Give the lines again exactly as they appear below, from the line with "U3: NAND 74HC00" to the line with "R12: 13k (+12V, D0) -> 13k (D0, VBAT)", both included, and only those lines. Leave every picture out.

(Dataset entries)
┏━━
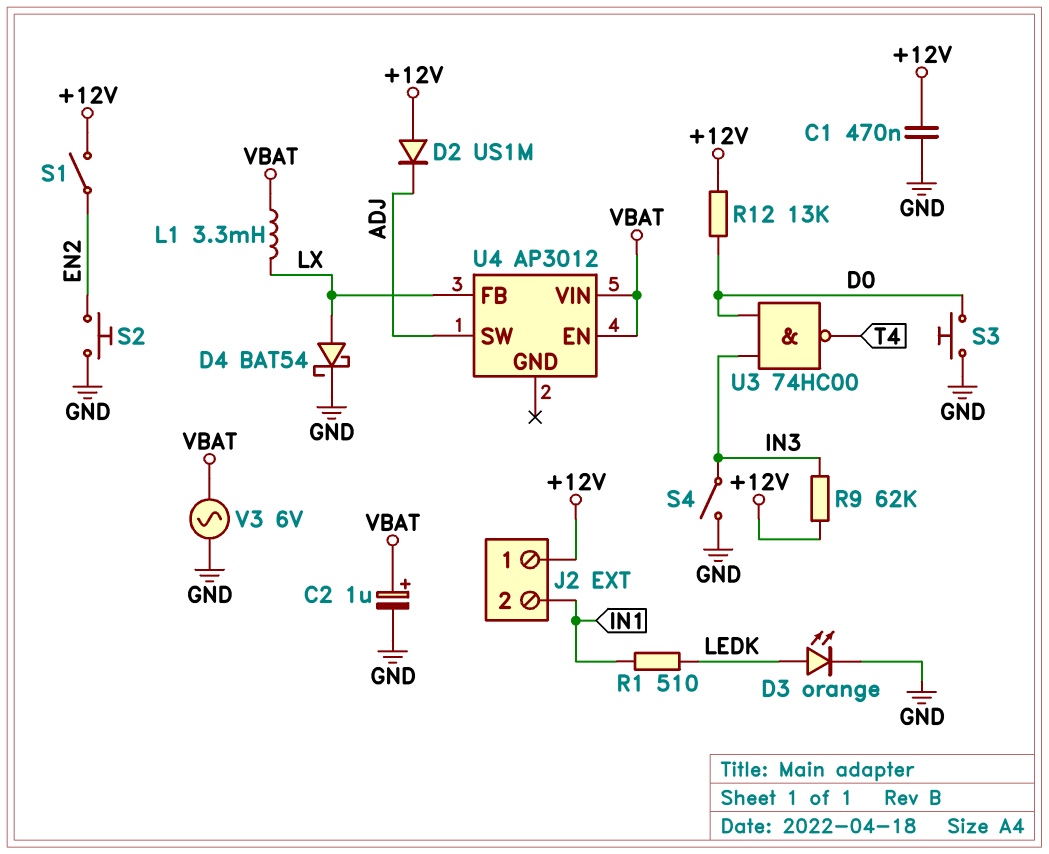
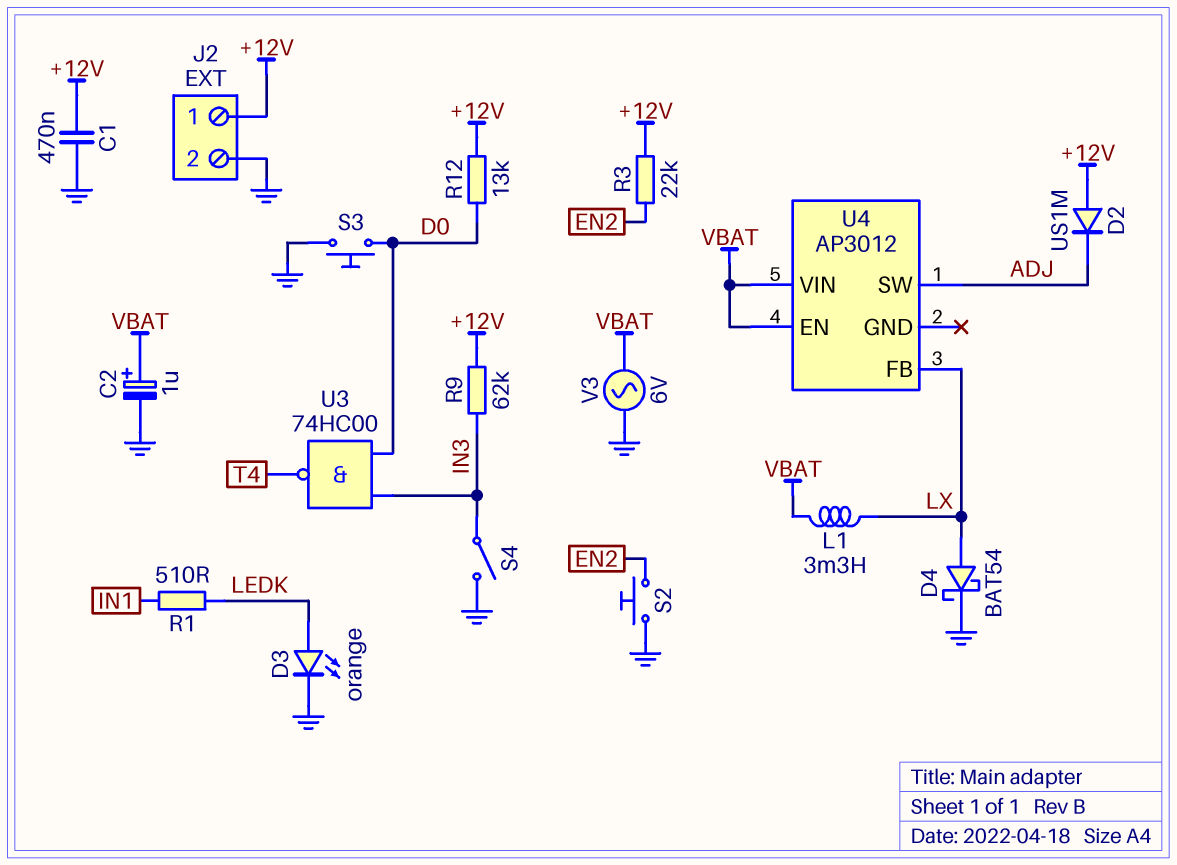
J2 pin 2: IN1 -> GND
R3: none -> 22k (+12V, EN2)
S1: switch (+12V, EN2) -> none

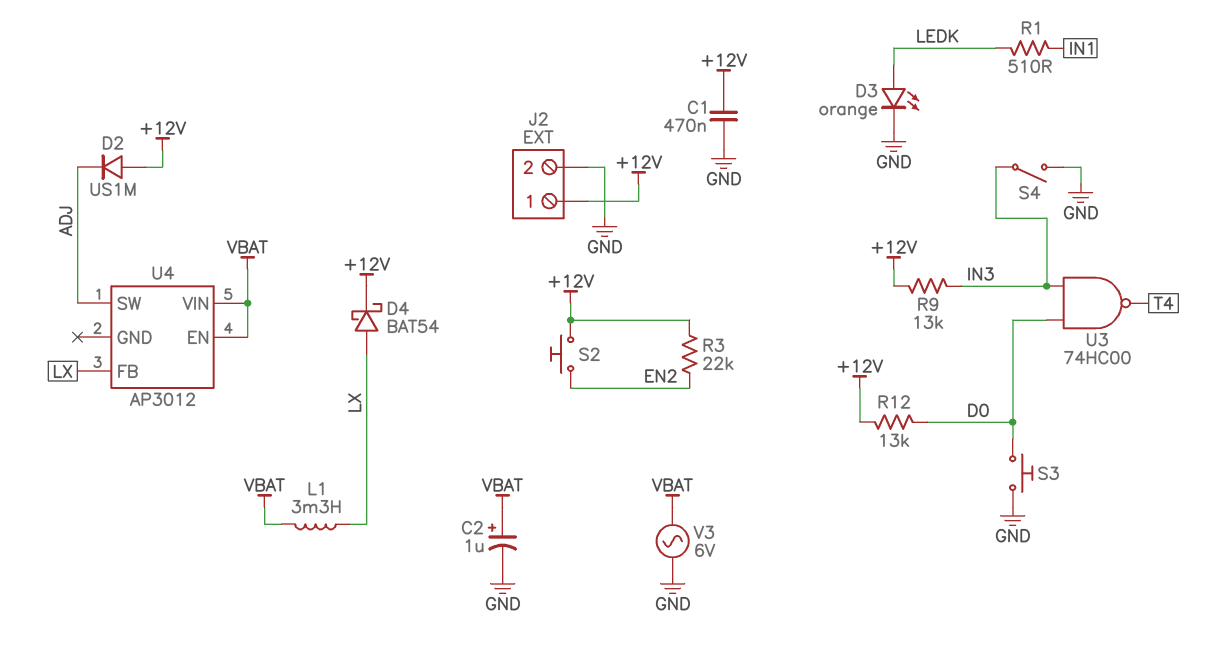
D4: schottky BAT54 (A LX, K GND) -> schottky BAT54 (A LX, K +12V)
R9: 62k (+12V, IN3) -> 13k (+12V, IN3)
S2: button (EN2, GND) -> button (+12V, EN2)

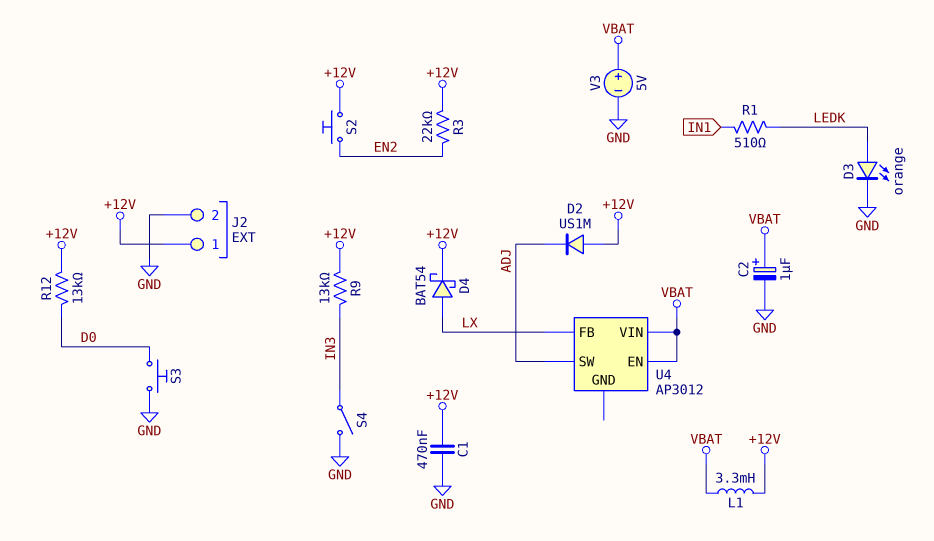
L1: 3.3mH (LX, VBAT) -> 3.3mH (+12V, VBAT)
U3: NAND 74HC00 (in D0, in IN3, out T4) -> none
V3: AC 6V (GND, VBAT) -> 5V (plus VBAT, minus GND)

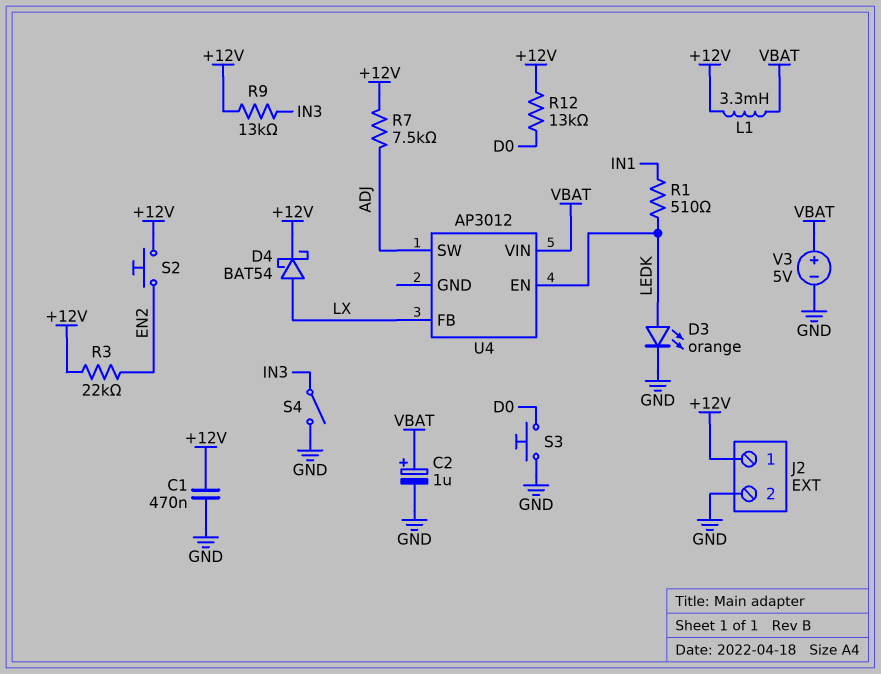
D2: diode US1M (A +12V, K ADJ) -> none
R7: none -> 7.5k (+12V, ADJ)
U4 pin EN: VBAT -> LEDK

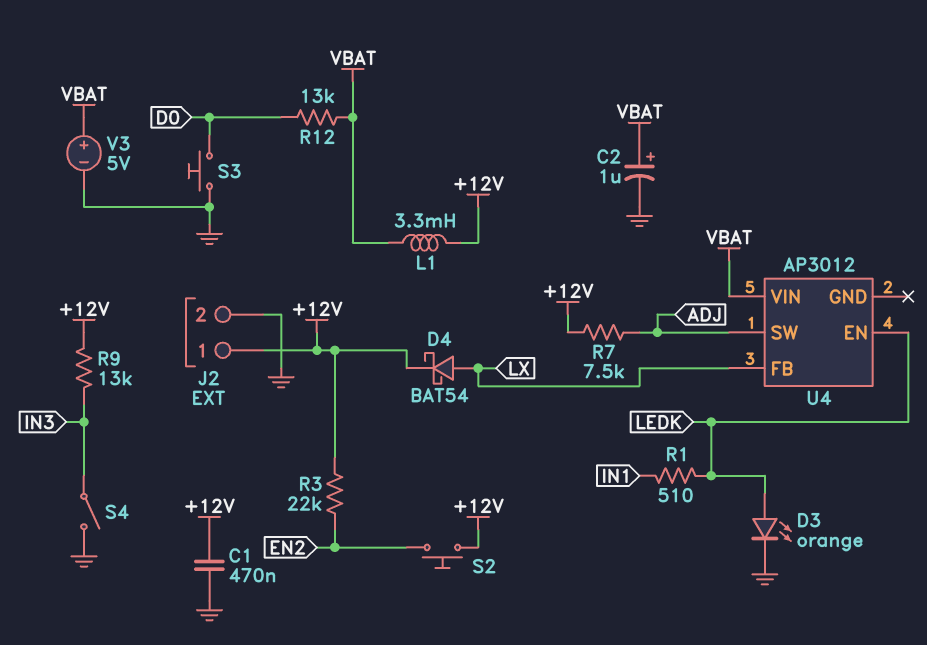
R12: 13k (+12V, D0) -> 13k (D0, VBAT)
┗━━
┏━━
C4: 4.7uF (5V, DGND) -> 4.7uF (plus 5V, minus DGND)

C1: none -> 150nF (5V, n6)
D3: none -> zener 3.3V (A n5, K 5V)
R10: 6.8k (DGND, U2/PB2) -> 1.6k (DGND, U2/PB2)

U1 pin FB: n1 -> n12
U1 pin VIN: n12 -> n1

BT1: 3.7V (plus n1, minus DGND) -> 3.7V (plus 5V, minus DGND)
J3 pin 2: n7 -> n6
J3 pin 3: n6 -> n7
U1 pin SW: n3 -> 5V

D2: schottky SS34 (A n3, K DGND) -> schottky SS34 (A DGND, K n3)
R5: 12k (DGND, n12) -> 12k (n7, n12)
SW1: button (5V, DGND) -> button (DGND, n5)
┗━━
┏━━
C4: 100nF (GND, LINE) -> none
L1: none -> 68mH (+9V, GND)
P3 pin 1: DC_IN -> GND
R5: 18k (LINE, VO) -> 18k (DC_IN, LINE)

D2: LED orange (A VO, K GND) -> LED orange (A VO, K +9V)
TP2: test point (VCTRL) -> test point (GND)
┗━━
◆ Reply:
U3: NAND 74HC00 (in D0, in IN3, out T4) -> none
V3: AC 6V (GND, VBAT) -> 5V (plus VBAT, minus GND)

D2: diode US1M (A +12V, K ADJ) -> none
R7: none -> 7.5k (+12V, ADJ)
U4 pin EN: VBAT -> LEDK

R12: 13k (+12V, D0) -> 13k (D0, VBAT)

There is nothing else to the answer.